▶ [EXERCISE MATERIALS]
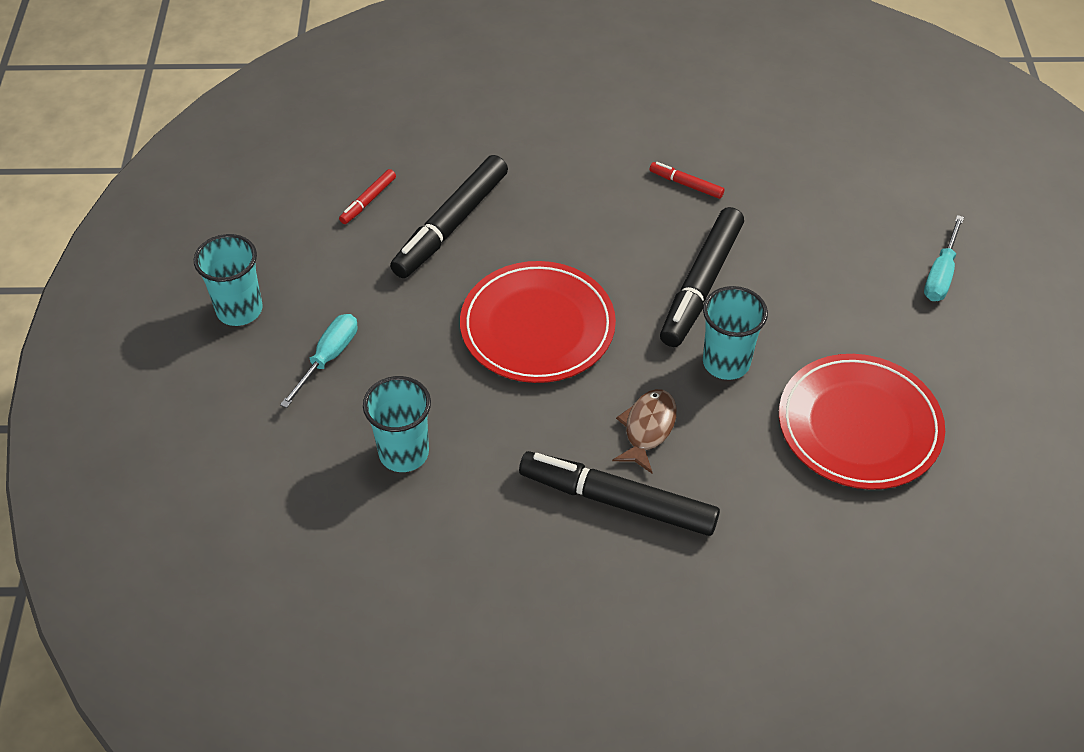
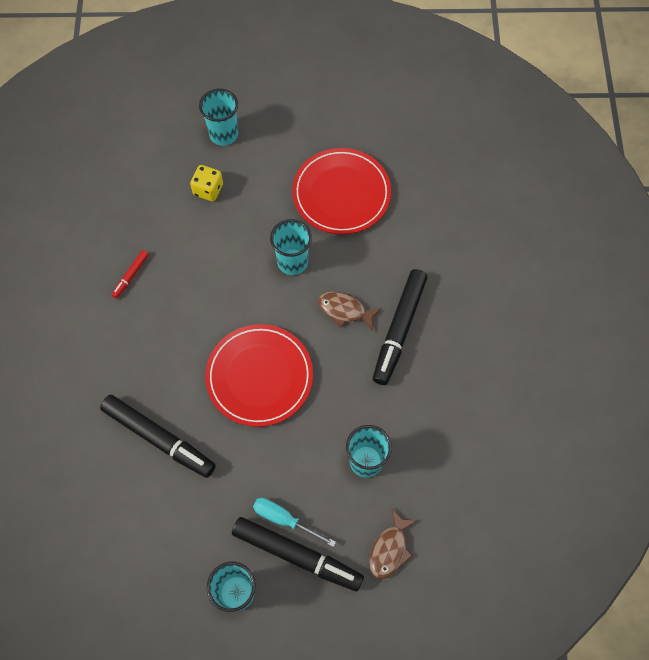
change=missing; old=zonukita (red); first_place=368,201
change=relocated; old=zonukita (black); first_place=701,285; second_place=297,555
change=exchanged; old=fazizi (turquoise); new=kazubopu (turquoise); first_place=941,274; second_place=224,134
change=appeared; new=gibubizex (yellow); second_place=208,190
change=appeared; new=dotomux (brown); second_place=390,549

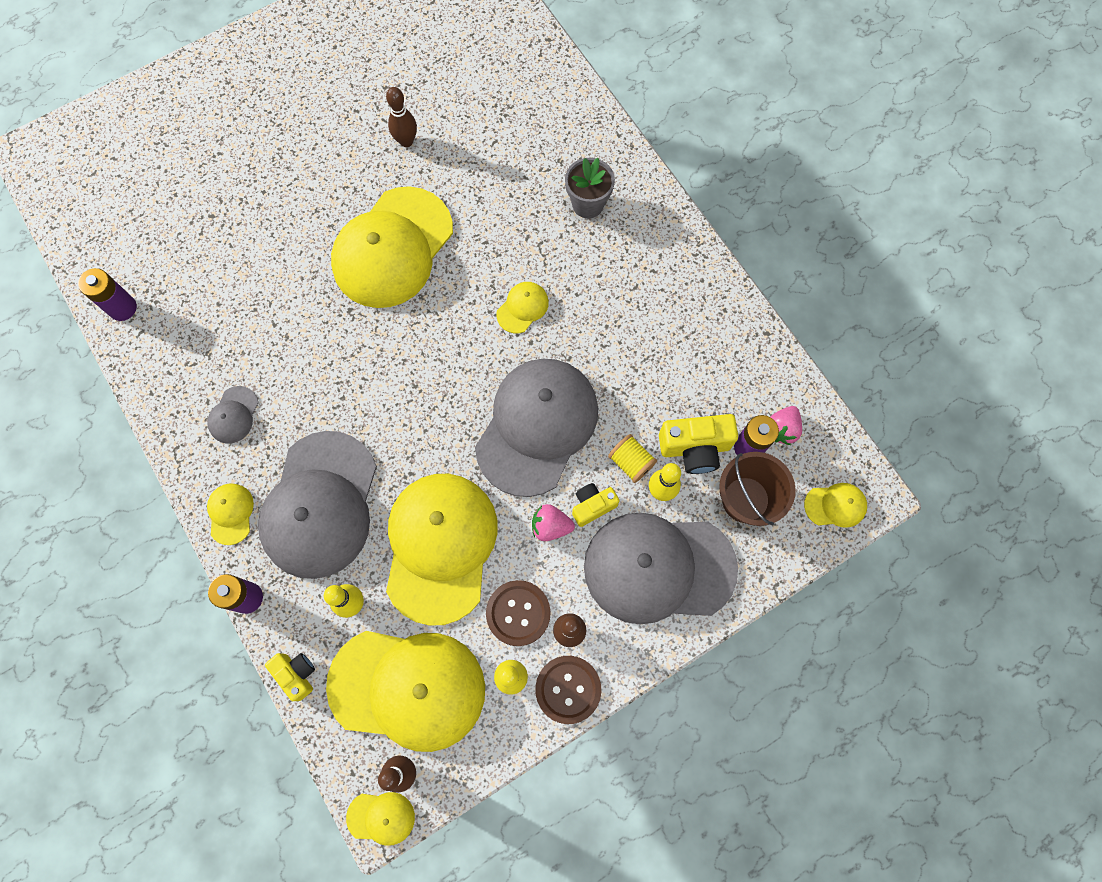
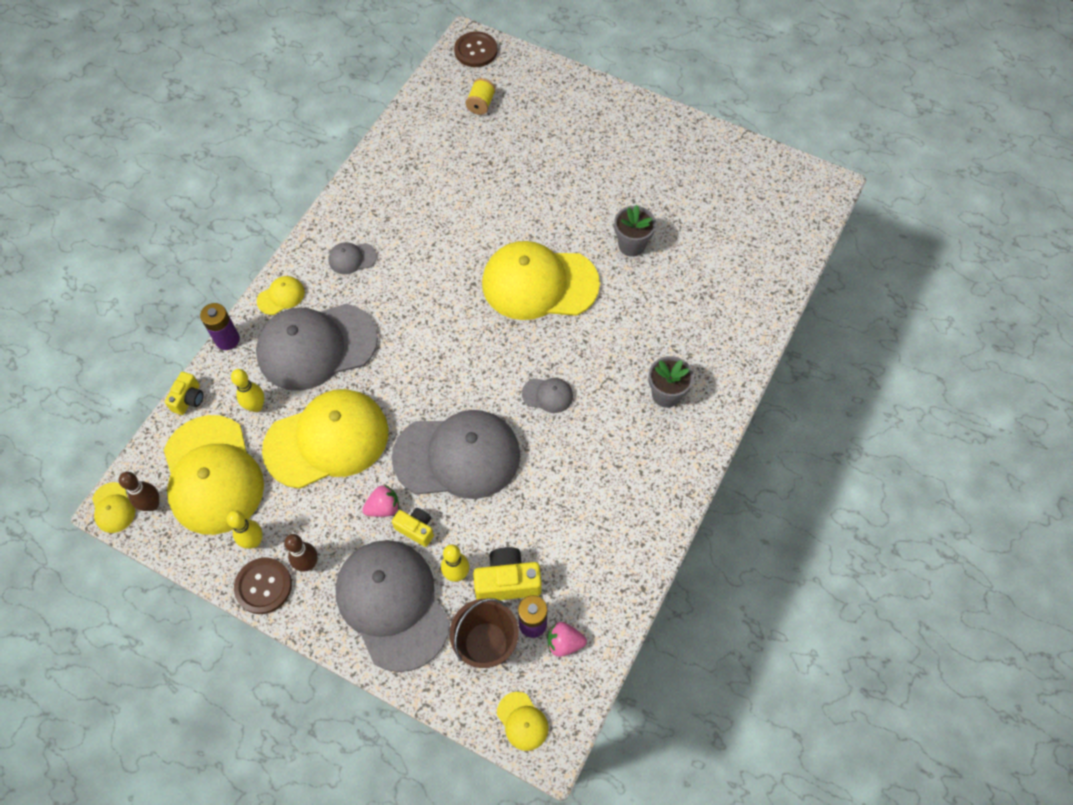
change=missing; old=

▶ [YOUR GOAL] Give back each of the records above word for word, apart from the pictures.

▶ [OUTPUT BELOW]
change=missing; old=zonukita (red); first_place=368,201
change=relocated; old=zonukita (black); first_place=701,285; second_place=297,555
change=exchanged; old=fazizi (turquoise); new=kazubopu (turquoise); first_place=941,274; second_place=224,134
change=appeared; new=gibubizex (yellow); second_place=208,190
change=appeared; new=dotomux (brown); second_place=390,549

change=missing; old=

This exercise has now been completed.